Problem requirements
Everything in the data that follows has to be repeated verbatim.

Entries provided
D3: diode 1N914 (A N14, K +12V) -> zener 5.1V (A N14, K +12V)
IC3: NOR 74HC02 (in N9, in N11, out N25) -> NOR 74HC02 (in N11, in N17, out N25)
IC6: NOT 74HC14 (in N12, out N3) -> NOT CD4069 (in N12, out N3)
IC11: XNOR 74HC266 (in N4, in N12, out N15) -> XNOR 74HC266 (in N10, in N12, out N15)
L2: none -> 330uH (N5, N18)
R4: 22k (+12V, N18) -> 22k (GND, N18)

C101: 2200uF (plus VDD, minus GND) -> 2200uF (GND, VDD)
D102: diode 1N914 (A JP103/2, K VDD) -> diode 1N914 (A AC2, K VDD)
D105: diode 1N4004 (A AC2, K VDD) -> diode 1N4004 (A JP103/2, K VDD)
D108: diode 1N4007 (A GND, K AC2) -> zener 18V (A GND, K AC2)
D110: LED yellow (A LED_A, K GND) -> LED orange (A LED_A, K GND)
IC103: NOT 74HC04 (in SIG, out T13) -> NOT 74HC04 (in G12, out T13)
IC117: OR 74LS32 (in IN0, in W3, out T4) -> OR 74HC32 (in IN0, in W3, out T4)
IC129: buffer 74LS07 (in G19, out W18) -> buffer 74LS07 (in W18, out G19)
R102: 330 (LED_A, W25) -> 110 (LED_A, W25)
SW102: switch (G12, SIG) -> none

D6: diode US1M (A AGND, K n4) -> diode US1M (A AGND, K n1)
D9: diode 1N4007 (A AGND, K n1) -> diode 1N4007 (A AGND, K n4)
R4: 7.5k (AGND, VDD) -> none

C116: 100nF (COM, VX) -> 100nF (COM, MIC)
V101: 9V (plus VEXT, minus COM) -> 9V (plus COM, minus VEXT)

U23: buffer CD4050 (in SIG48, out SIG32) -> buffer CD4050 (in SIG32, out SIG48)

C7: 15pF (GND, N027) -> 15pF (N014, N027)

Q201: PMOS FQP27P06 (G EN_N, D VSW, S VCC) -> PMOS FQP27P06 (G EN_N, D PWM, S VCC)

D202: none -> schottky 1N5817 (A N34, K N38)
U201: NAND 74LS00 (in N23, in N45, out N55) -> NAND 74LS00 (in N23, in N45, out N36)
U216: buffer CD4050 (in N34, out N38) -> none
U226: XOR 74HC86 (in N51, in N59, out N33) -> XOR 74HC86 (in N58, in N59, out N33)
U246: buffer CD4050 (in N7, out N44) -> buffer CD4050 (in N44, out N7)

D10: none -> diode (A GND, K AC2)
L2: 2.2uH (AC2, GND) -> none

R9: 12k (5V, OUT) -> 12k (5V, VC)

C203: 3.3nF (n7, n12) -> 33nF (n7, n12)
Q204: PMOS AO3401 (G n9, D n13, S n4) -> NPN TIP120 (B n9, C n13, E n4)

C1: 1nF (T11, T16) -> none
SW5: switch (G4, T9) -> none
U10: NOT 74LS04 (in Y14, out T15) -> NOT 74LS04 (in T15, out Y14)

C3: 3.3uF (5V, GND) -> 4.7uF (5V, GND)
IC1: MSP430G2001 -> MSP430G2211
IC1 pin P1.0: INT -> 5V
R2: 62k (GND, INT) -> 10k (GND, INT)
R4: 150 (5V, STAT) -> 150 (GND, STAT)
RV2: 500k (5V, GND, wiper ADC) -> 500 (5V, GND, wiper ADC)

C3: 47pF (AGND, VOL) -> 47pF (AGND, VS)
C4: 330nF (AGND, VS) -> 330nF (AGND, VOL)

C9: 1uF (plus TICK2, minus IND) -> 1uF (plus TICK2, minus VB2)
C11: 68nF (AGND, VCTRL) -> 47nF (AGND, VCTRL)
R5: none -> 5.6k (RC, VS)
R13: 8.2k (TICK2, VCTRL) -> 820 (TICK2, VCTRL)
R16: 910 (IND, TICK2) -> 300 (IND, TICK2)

Result
D3: diode 1N914 (A N14, K +12V) -> zener 5.1V (A N14, K +12V)
IC3: NOR 74HC02 (in N9, in N11, out N25) -> NOR 74HC02 (in N11, in N17, out N25)
IC6: NOT 74HC14 (in N12, out N3) -> NOT CD4069 (in N12, out N3)
IC11: XNOR 74HC266 (in N4, in N12, out N15) -> XNOR 74HC266 (in N10, in N12, out N15)
L2: none -> 330uH (N5, N18)
R4: 22k (+12V, N18) -> 22k (GND, N18)

C101: 2200uF (plus VDD, minus GND) -> 2200uF (GND, VDD)
D102: diode 1N914 (A JP103/2, K VDD) -> diode 1N914 (A AC2, K VDD)
D105: diode 1N4004 (A AC2, K VDD) -> diode 1N4004 (A JP103/2, K VDD)
D108: diode 1N4007 (A GND, K AC2) -> zener 18V (A GND, K AC2)
D110: LED yellow (A LED_A, K GND) -> LED orange (A LED_A, K GND)
IC103: NOT 74HC04 (in SIG, out T13) -> NOT 74HC04 (in G12, out T13)
IC117: OR 74LS32 (in IN0, in W3, out T4) -> OR 74HC32 (in IN0, in W3, out T4)
IC129: buffer 74LS07 (in G19, out W18) -> buffer 74LS07 (in W18, out G19)
R102: 330 (LED_A, W25) -> 110 (LED_A, W25)
SW102: switch (G12, SIG) -> none

D6: diode US1M (A AGND, K n4) -> diode US1M (A AGND, K n1)
D9: diode 1N4007 (A AGND, K n1) -> diode 1N4007 (A AGND, K n4)
R4: 7.5k (AGND, VDD) -> none

C116: 100nF (COM, VX) -> 100nF (COM, MIC)
V101: 9V (plus VEXT, minus COM) -> 9V (plus COM, minus VEXT)

U23: buffer CD4050 (in SIG48, out SIG32) -> buffer CD4050 (in SIG32, out SIG48)

C7: 15pF (GND, N027) -> 15pF (N014, N027)

Q201: PMOS FQP27P06 (G EN_N, D VSW, S VCC) -> PMOS FQP27P06 (G EN_N, D PWM, S VCC)

D202: none -> schottky 1N5817 (A N34, K N38)
U201: NAND 74LS00 (in N23, in N45, out N55) -> NAND 74LS00 (in N23, in N45, out N36)
U216: buffer CD4050 (in N34, out N38) -> none
U226: XOR 74HC86 (in N51, in N59, out N33) -> XOR 74HC86 (in N58, in N59, out N33)
U246: buffer CD4050 (in N7, out N44) -> buffer CD4050 (in N44, out N7)

D10: none -> diode (A GND, K AC2)
L2: 2.2uH (AC2, GND) -> none

R9: 12k (5V, OUT) -> 12k (5V, VC)

C203: 3.3nF (n7, n12) -> 33nF (n7, n12)
Q204: PMOS AO3401 (G n9, D n13, S n4) -> NPN TIP120 (B n9, C n13, E n4)

C1: 1nF (T11, T16) -> none
SW5: switch (G4, T9) -> none
U10: NOT 74LS04 (in Y14, out T15) -> NOT 74LS04 (in T15, out Y14)

C3: 3.3uF (5V, GND) -> 4.7uF (5V, GND)
IC1: MSP430G2001 -> MSP430G2211
IC1 pin P1.0: INT -> 5V
R2: 62k (GND, INT) -> 10k (GND, INT)
R4: 150 (5V, STAT) -> 150 (GND, STAT)
RV2: 500k (5V, GND, wiper ADC) -> 500 (5V, GND, wiper ADC)

C3: 47pF (AGND, VOL) -> 47pF (AGND, VS)
C4: 330nF (AGND, VS) -> 330nF (AGND, VOL)

C9: 1uF (plus TICK2, minus IND) -> 1uF (plus TICK2, minus VB2)
C11: 68nF (AGND, VCTRL) -> 47nF (AGND, VCTRL)
R5: none -> 5.6k (RC, VS)
R13: 8.2k (TICK2, VCTRL) -> 820 (TICK2, VCTRL)
R16: 910 (IND, TICK2) -> 300 (IND, TICK2)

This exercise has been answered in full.